--- RECORDS SHOWN ---
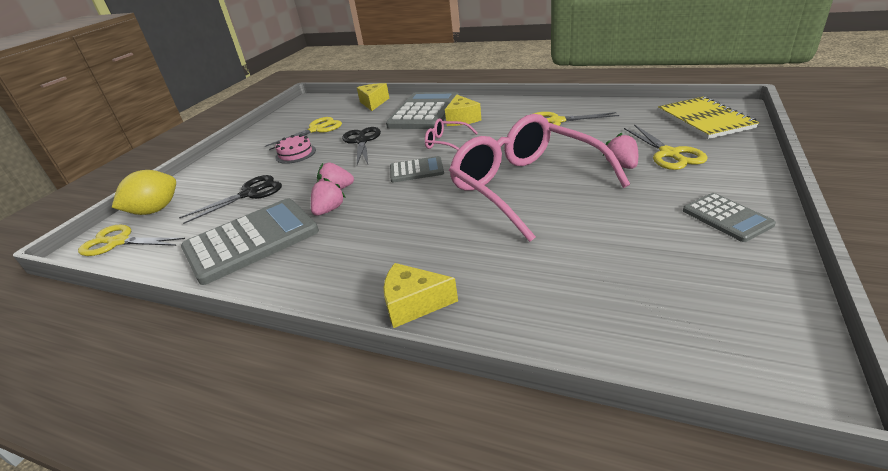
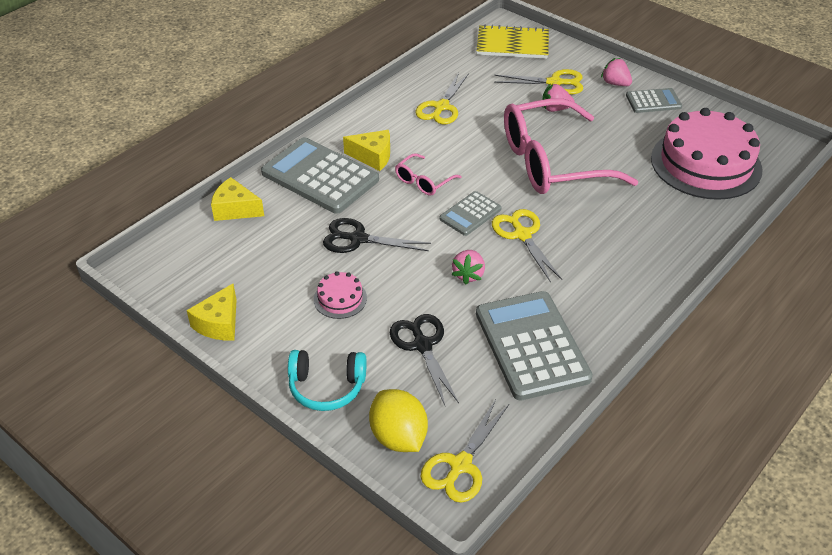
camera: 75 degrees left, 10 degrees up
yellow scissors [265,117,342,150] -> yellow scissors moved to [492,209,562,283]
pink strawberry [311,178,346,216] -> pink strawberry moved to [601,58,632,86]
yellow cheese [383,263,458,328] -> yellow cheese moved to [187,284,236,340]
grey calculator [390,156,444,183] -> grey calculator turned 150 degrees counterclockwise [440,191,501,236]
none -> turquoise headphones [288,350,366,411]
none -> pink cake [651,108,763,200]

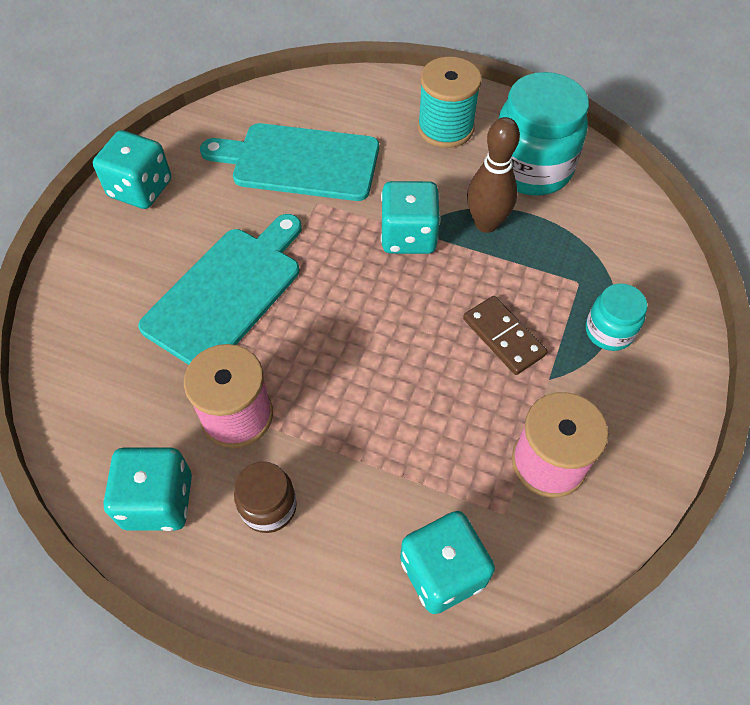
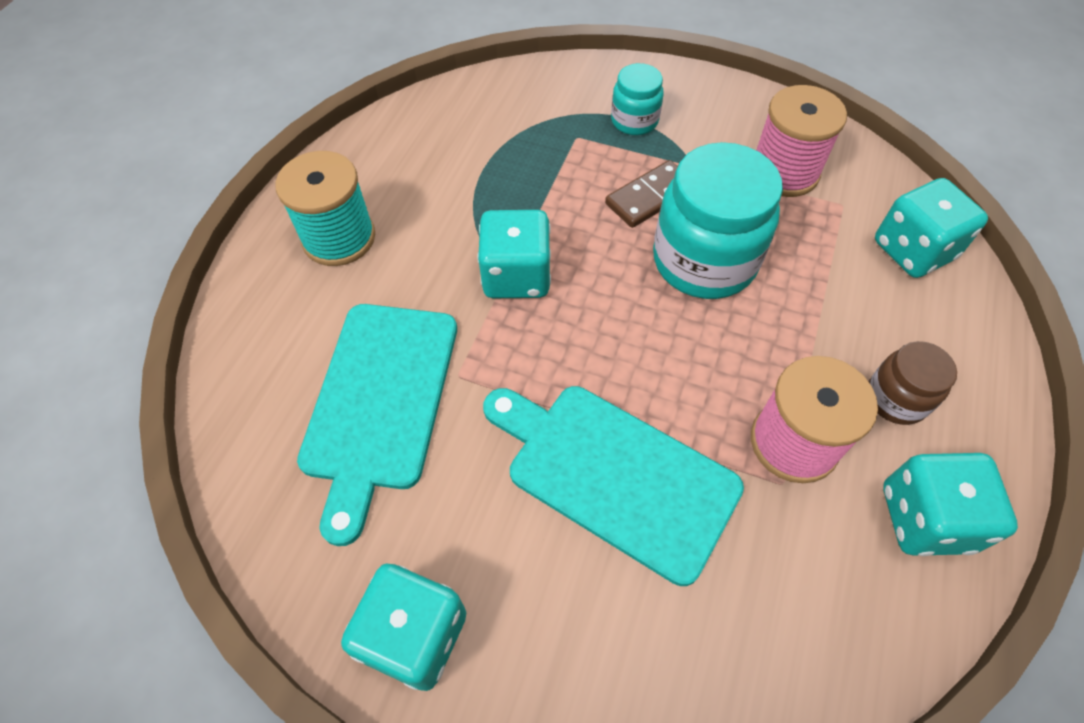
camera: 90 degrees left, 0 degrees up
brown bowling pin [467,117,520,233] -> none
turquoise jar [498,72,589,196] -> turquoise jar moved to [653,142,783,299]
---
→ DIRECTIONS: Copy exactly what appears from the line holding "none -> turquoise" to the end of the material, keeping both end lines. Pictures are not part of the copy.

→ OUTPUT FOR THIS TASK:
none -> turquoise headphones [288,350,366,411]
none -> pink cake [651,108,763,200]

camera: 90 degrees left, 0 degrees up
brown bowling pin [467,117,520,233] -> none
turquoise jar [498,72,589,196] -> turquoise jar moved to [653,142,783,299]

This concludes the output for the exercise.